> **WHAT THIS TASK INVOLVES**
Below are the records; repeat exactly their lines between the line holding "DRIVER1 pin IN1: D25 -> D5" and the line holding "SD2 pin CS: D25 -> D18", inclusive, skipping the pictures.

> **PROVIDED RECORDS**
------

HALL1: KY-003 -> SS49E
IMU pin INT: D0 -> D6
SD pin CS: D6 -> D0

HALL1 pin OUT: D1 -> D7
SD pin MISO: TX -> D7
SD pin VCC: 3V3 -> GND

------

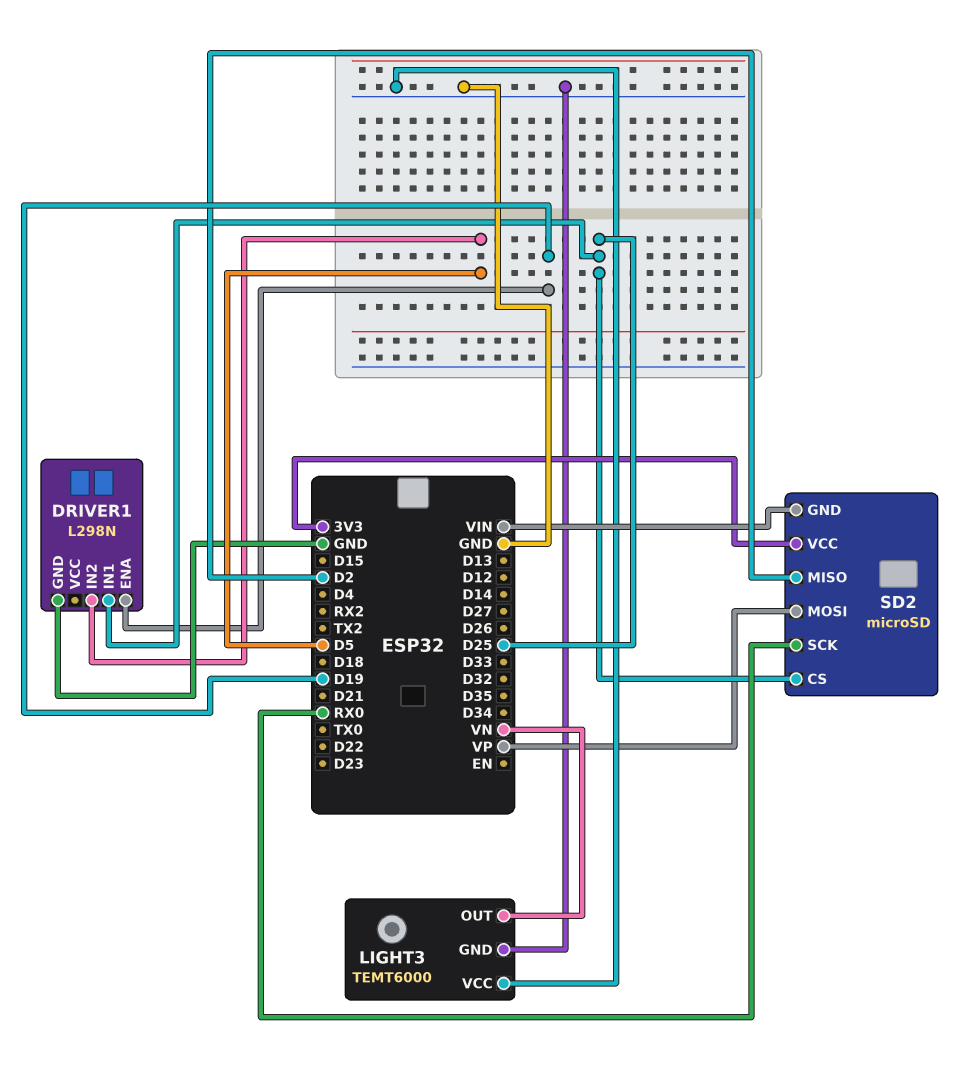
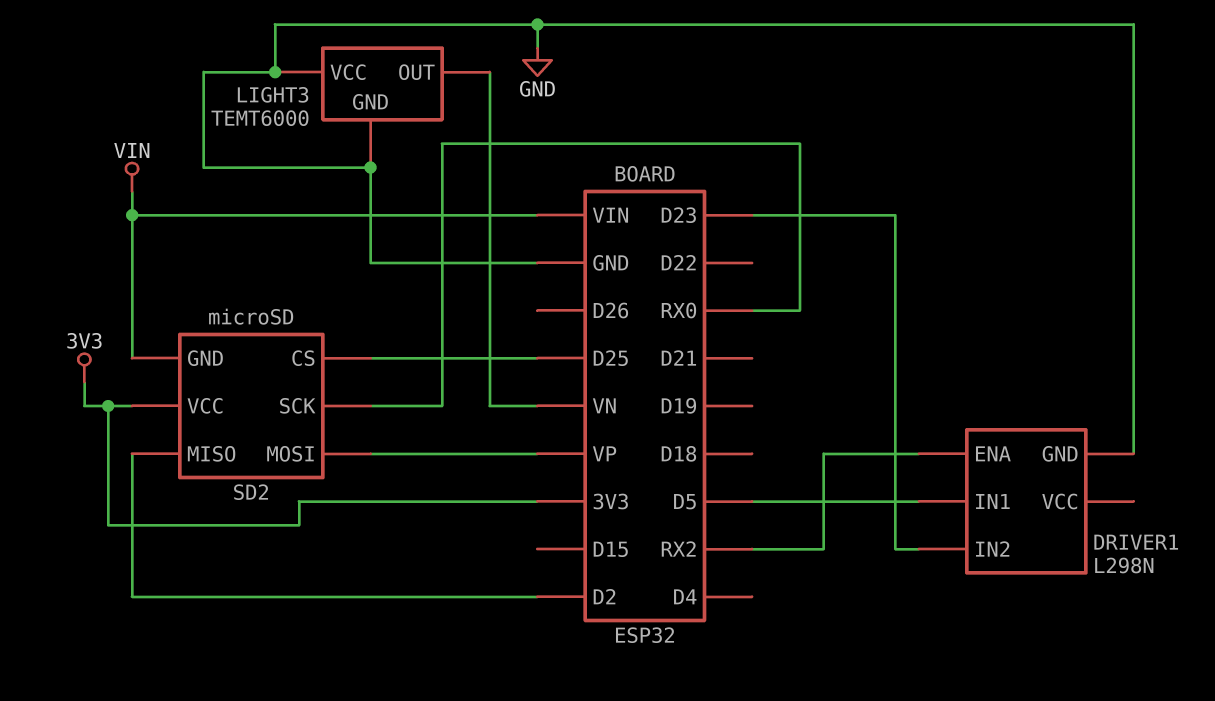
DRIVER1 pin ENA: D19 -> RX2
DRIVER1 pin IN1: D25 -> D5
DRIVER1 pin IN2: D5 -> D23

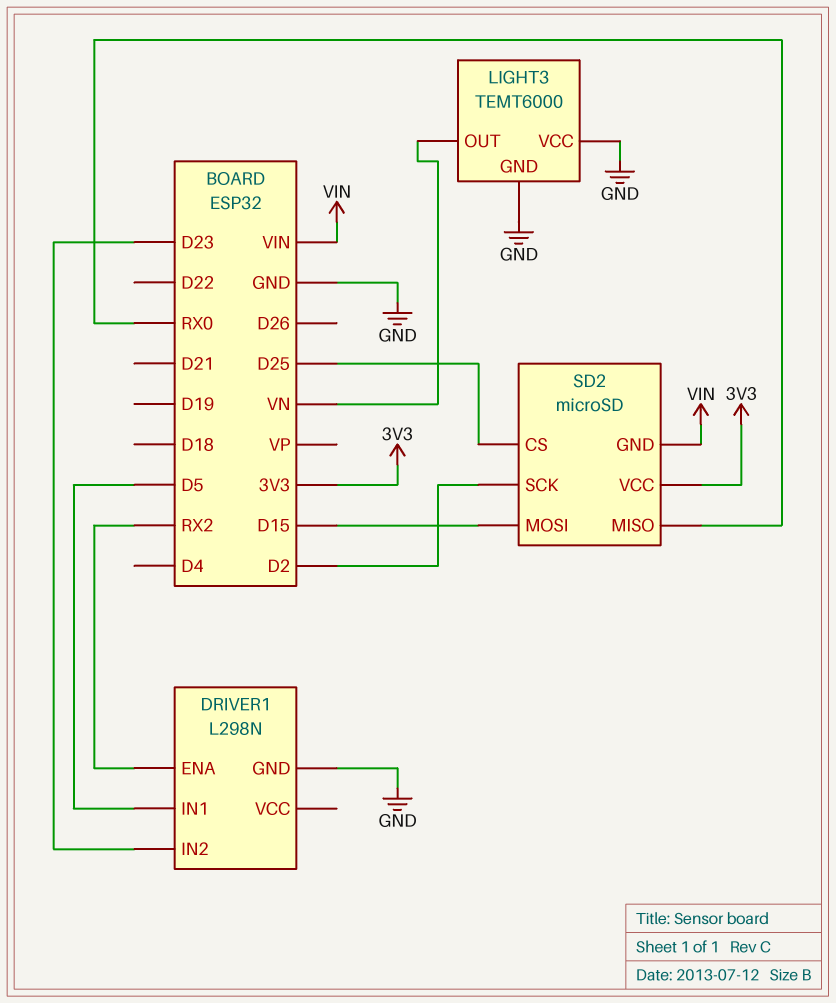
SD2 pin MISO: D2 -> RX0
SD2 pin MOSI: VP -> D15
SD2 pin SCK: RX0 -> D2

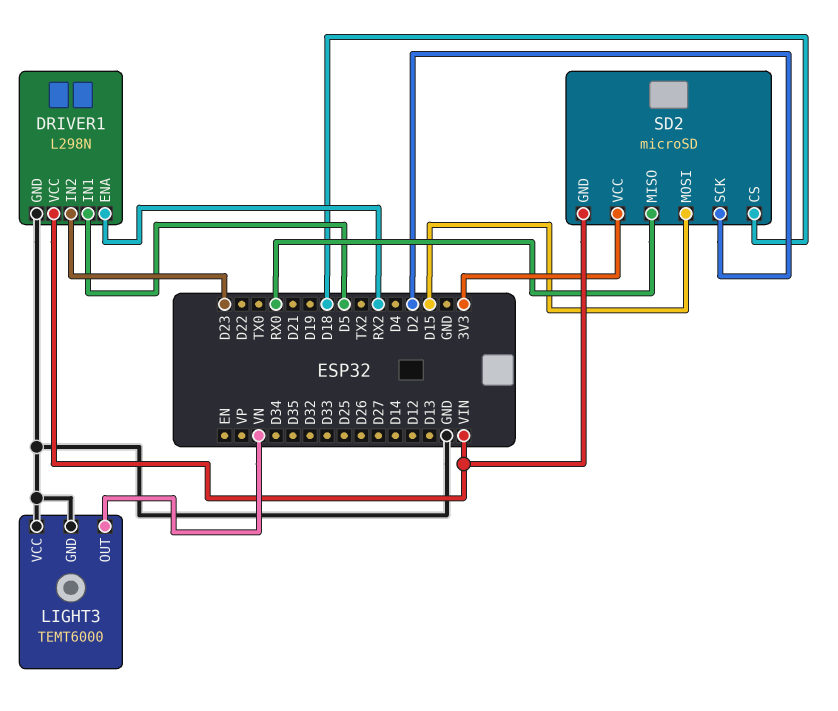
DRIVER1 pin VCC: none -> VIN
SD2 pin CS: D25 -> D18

------

> **TASK RESULT**
DRIVER1 pin IN1: D25 -> D5
DRIVER1 pin IN2: D5 -> D23

SD2 pin MISO: D2 -> RX0
SD2 pin MOSI: VP -> D15
SD2 pin SCK: RX0 -> D2

DRIVER1 pin VCC: none -> VIN
SD2 pin CS: D25 -> D18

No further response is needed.